# Task statement:
Give the data again exactly, without its images.
* * * *
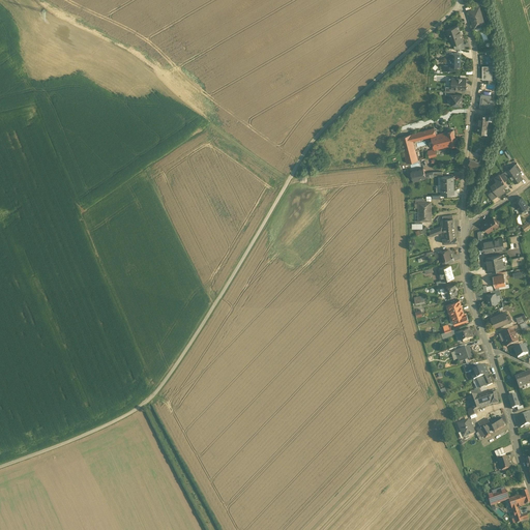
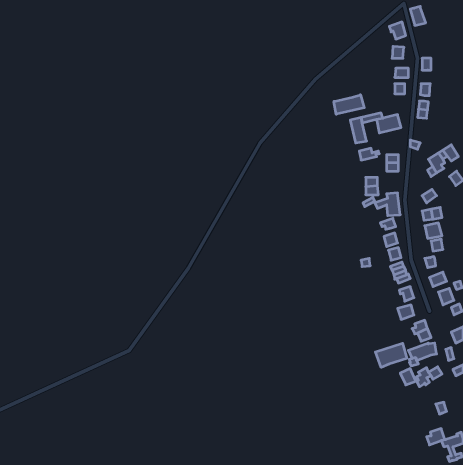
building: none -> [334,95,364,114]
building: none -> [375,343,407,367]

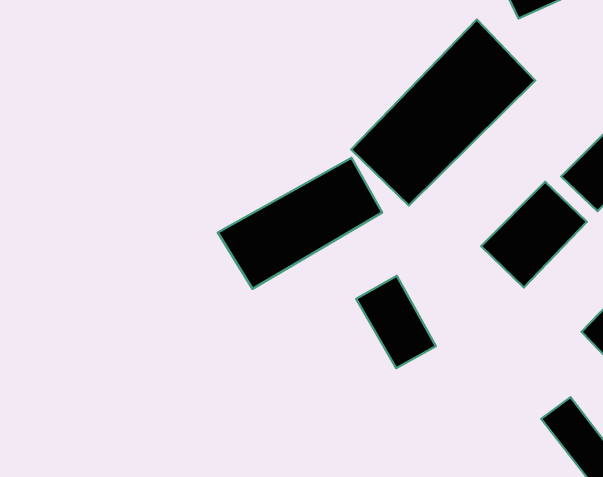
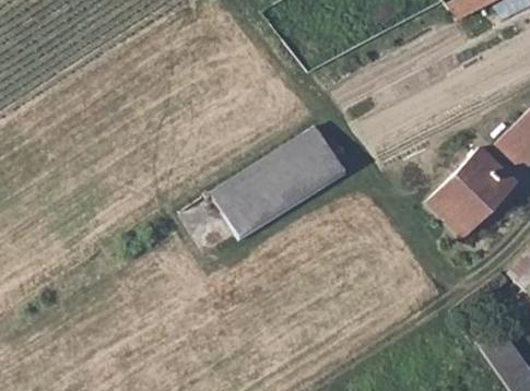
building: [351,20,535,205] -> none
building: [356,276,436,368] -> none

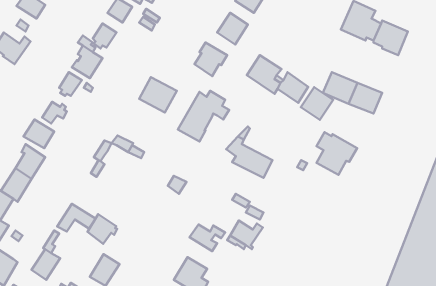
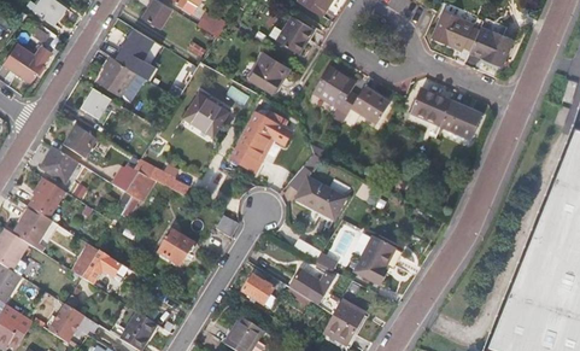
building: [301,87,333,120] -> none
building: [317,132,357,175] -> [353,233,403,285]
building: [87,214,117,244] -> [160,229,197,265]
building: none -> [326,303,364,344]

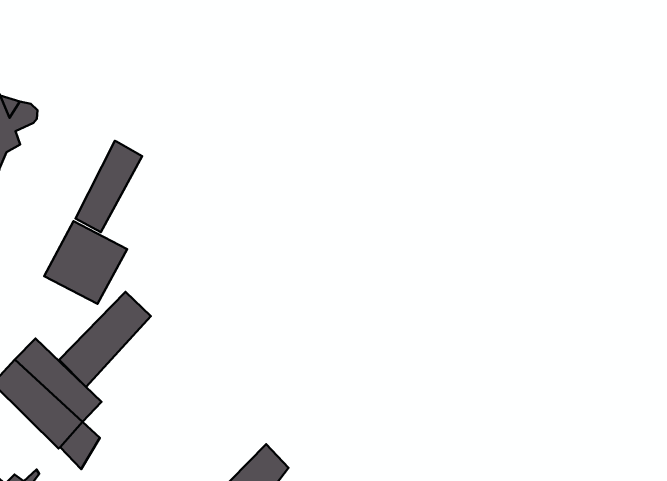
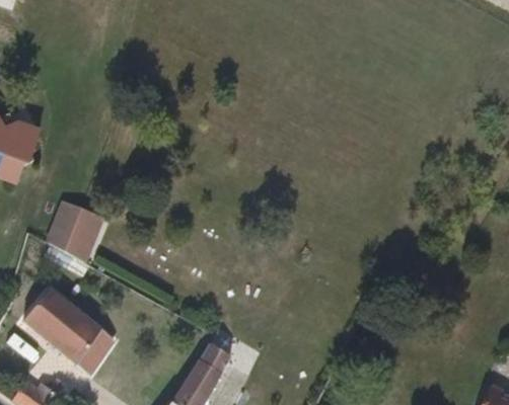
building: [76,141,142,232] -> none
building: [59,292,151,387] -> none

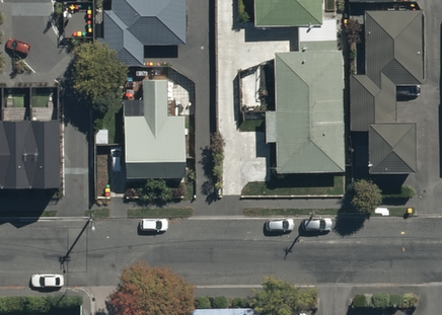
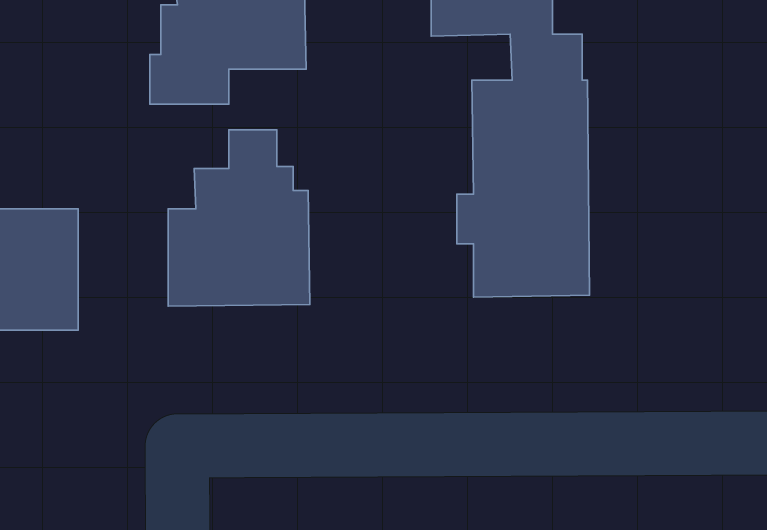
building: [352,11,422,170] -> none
* * * *
# Task answer:
building: none -> [334,95,364,114]
building: none -> [375,343,407,367]

building: [351,20,535,205] -> none
building: [356,276,436,368] -> none

building: [301,87,333,120] -> none
building: [317,132,357,175] -> [353,233,403,285]
building: [87,214,117,244] -> [160,229,197,265]
building: none -> [326,303,364,344]

building: [76,141,142,232] -> none
building: [59,292,151,387] -> none

building: [352,11,422,170] -> none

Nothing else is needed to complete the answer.